Whenever a line in the entries below contains "minus", copy that line.

-=-=-

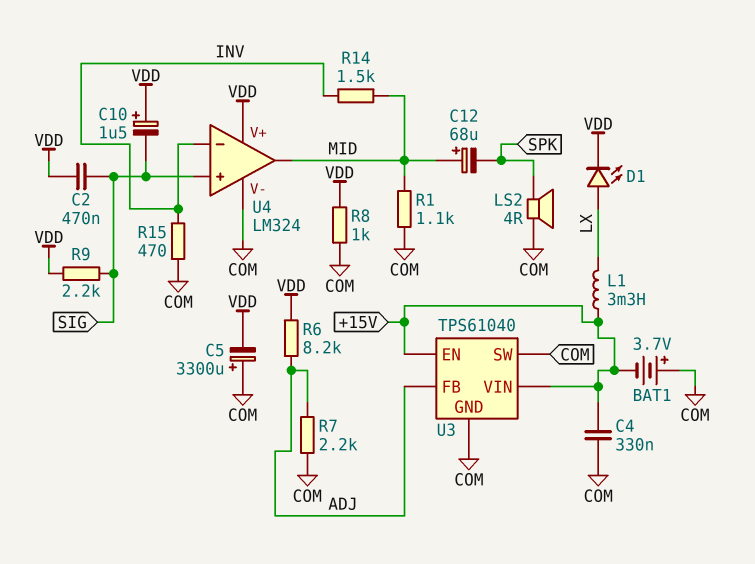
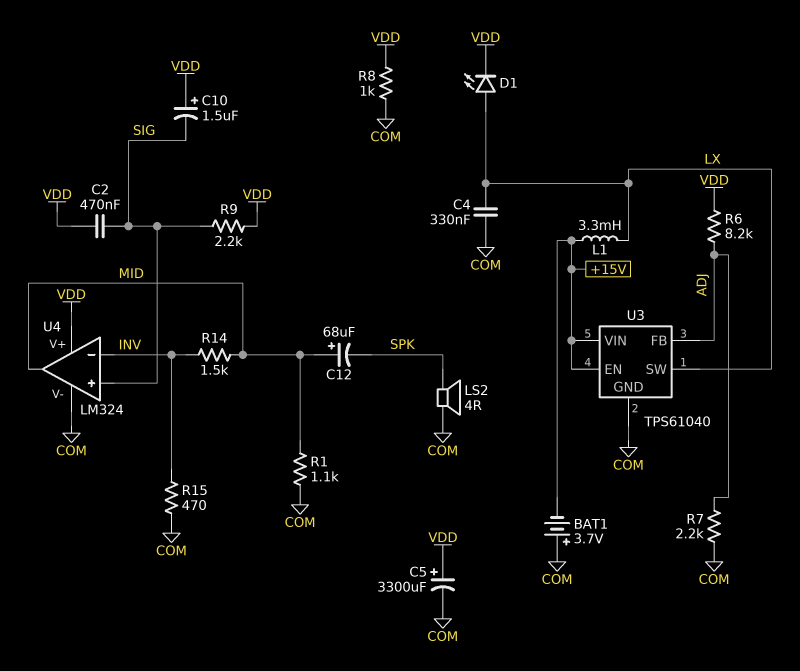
C4: 330nF (+15V, COM) -> 330nF (COM, LX)
C5: 3300uF (plus COM, minus VDD) -> 3300uF (plus VDD, minus COM)
U3 pin SW: COM -> LX

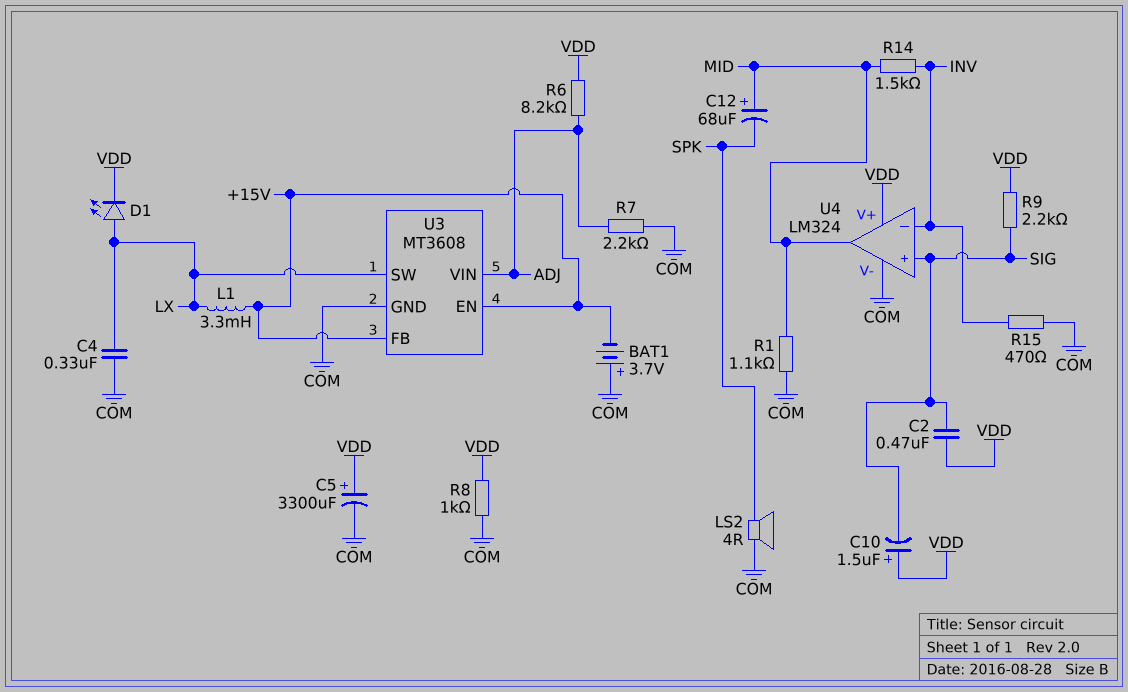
U3: TPS61040 -> MT3608
U3 pin FB: ADJ -> +15V
U3 pin VIN: +15V -> ADJ

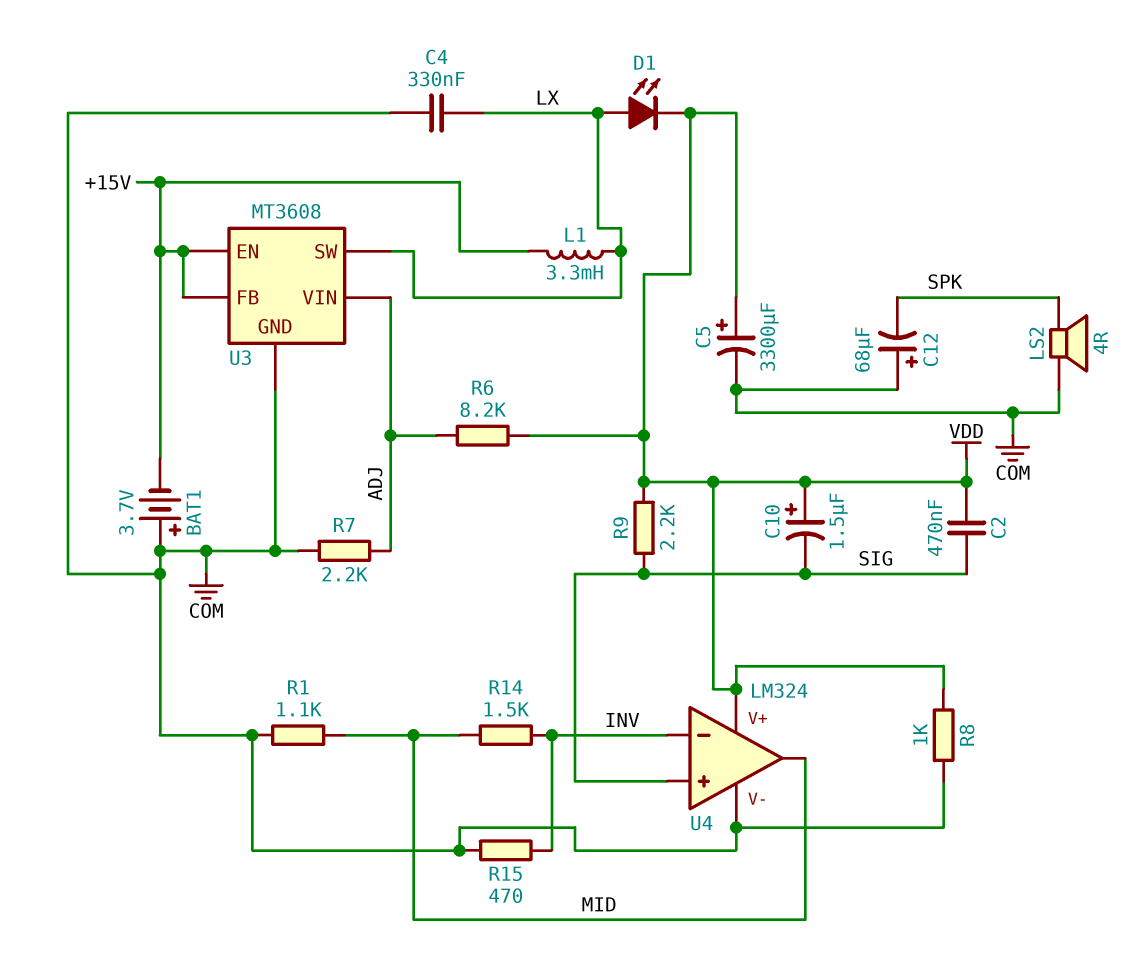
C12: 68uF (plus MID, minus SPK) -> 68uF (plus COM, minus SPK)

-=-=-

**Answer area**.
C5: 3300uF (plus COM, minus VDD) -> 3300uF (plus VDD, minus COM)
C12: 68uF (plus MID, minus SPK) -> 68uF (plus COM, minus SPK)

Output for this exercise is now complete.